• **GOAL OF THE EXERCISE**
Drop every picture, then print the rest of the listing exactly as given.

★ ★ ★ ★ ★

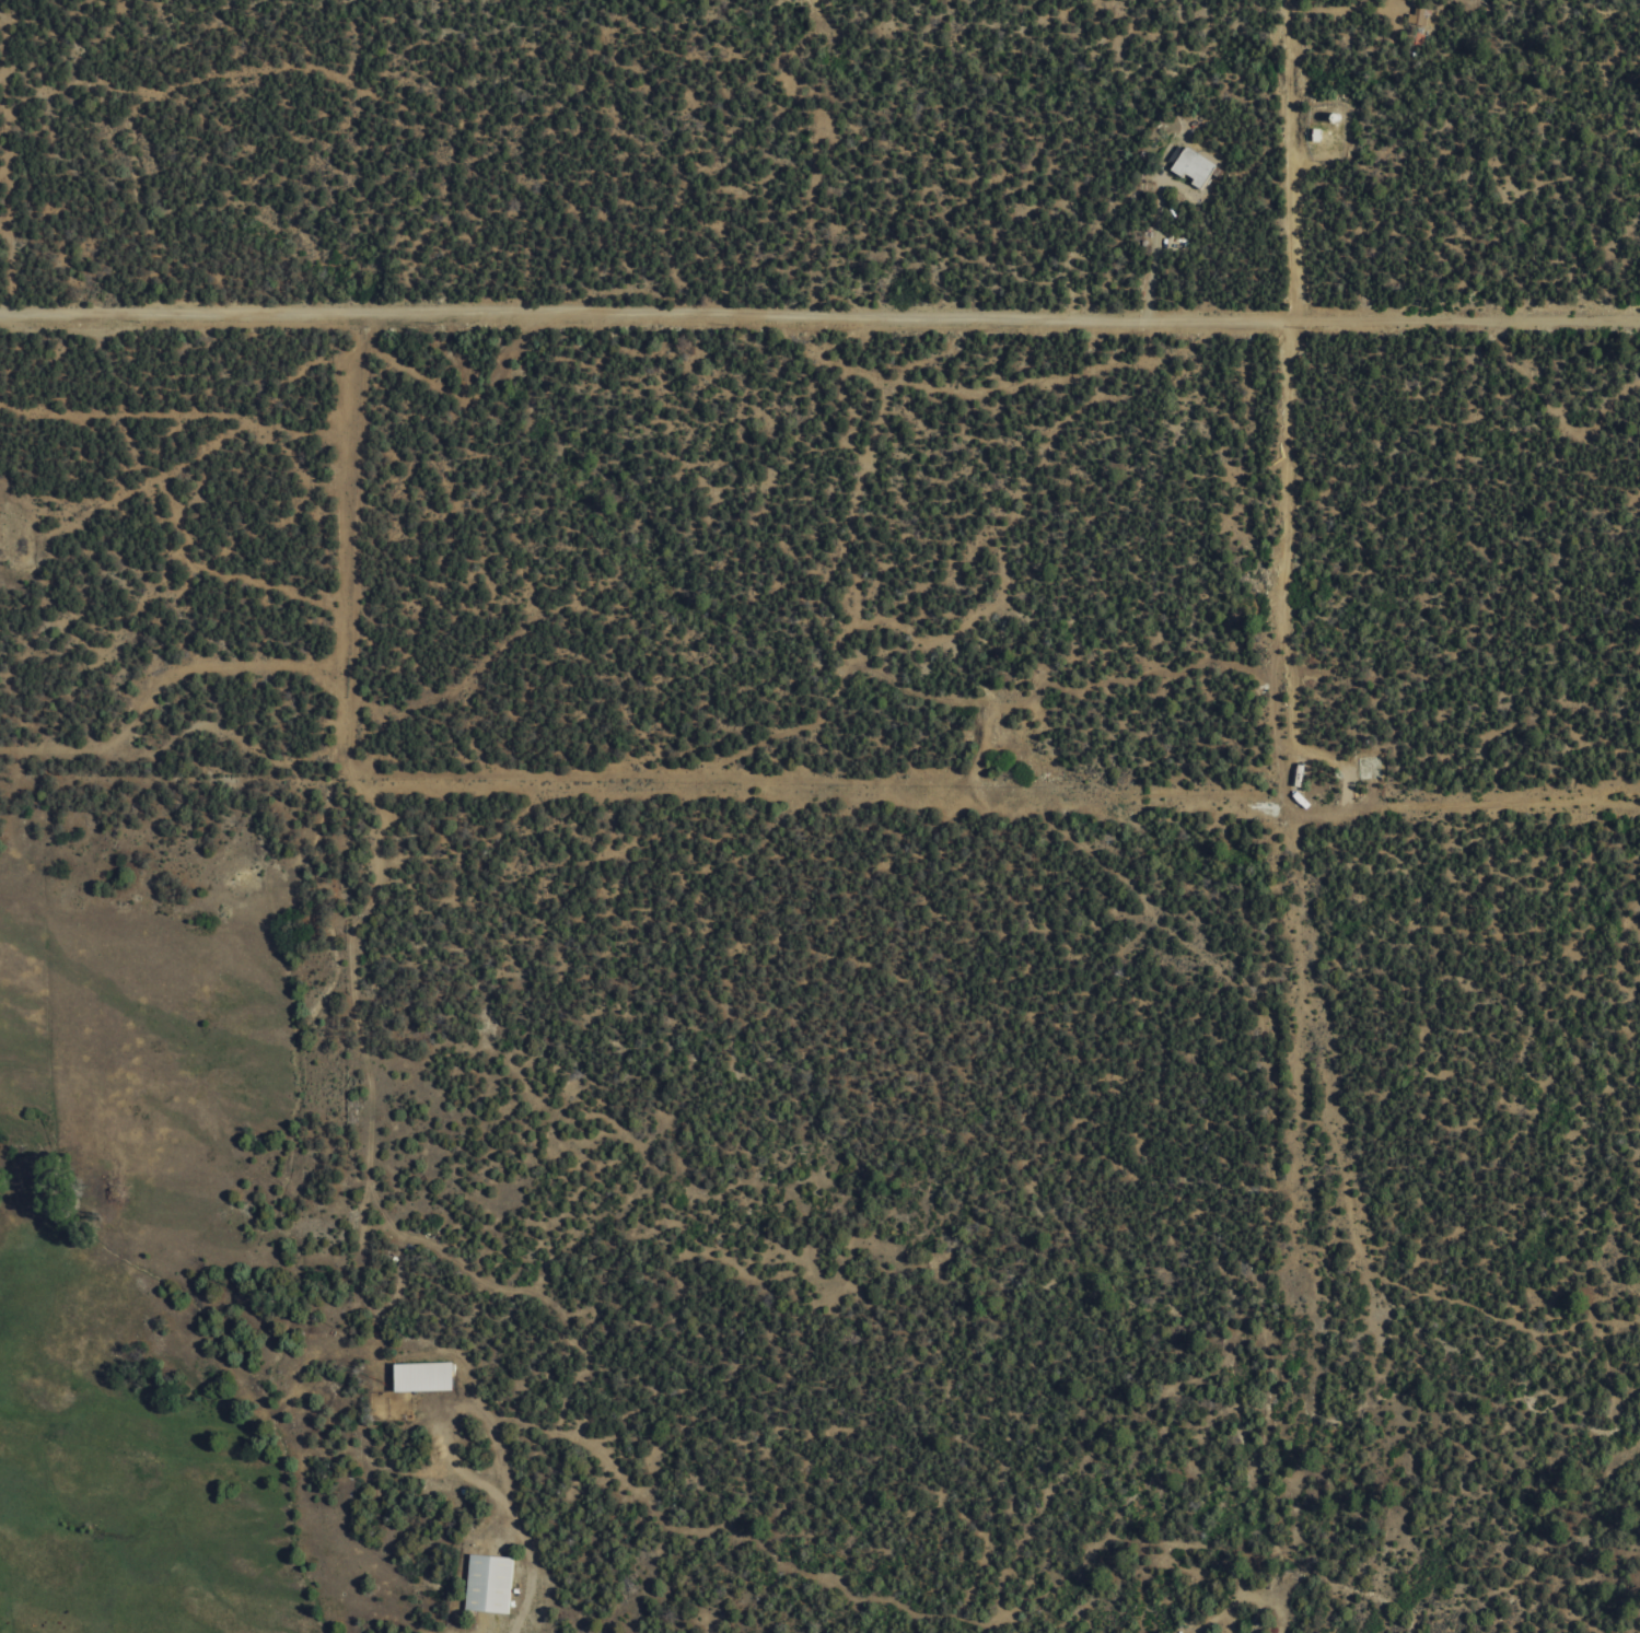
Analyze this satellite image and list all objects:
building: (1418, 16)
building: (1193, 165)
road: (997, 428)
building: (427, 1375)
building: (492, 1582)
road: (1022, 1596)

★ ★ ★ ★ ★

• **PROBLEM SOLUTION**
Analyze this satellite image and list all objects:
building: (1418, 16)
building: (1193, 165)
road: (997, 428)
building: (427, 1375)
building: (492, 1582)
road: (1022, 1596)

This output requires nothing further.